_TASK REQUIREMENTS_
Skip every image and restate the data word for word.

### DATA FOR PROCESSING ###

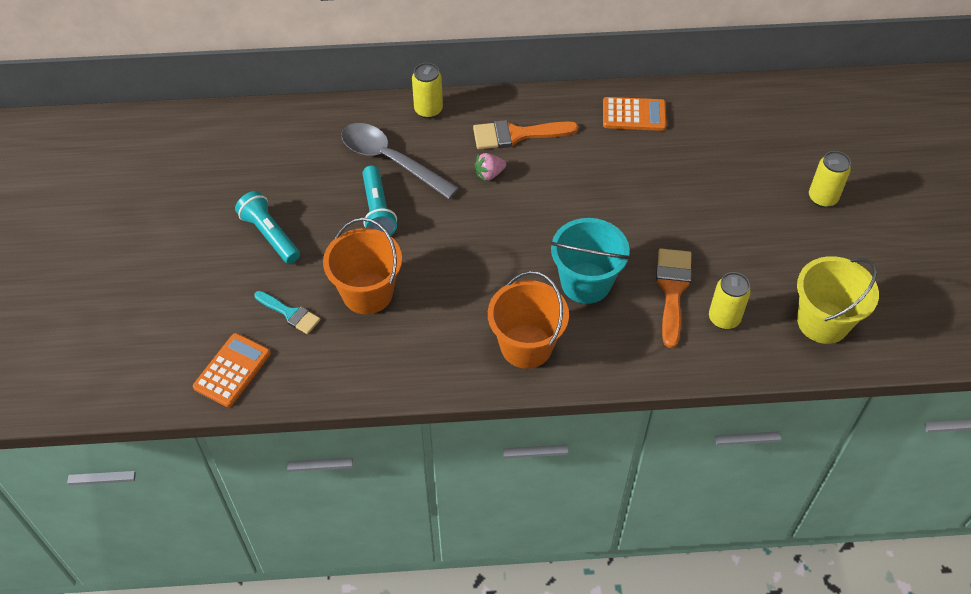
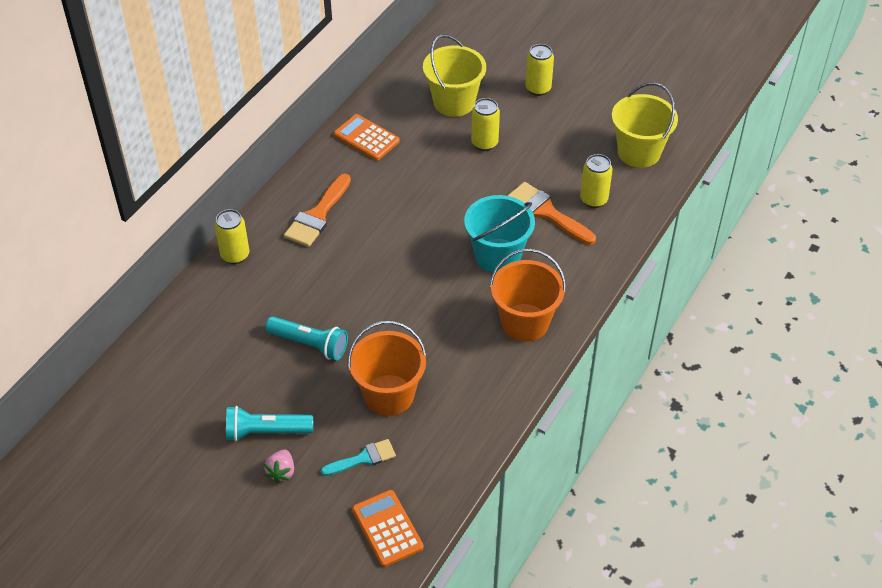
camera: 55 degrees left, 5 degrees down
grey spoon [341,123,459,199] -> none
pink strawberry [474,153,506,181] -> pink strawberry moved to [264,449,294,483]
orange calculator [603,97,667,131] -> orange calculator turned 90 degrees counterclockwise [334,114,400,161]
none -> yellow bucket [423,35,486,117]
none -> yellow can [471,98,500,151]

###

_RESULT FOR THIS EXERCISE_
camera: 55 degrees left, 5 degrees down
grey spoon [341,123,459,199] -> none
pink strawberry [474,153,506,181] -> pink strawberry moved to [264,449,294,483]
orange calculator [603,97,667,131] -> orange calculator turned 90 degrees counterclockwise [334,114,400,161]
none -> yellow bucket [423,35,486,117]
none -> yellow can [471,98,500,151]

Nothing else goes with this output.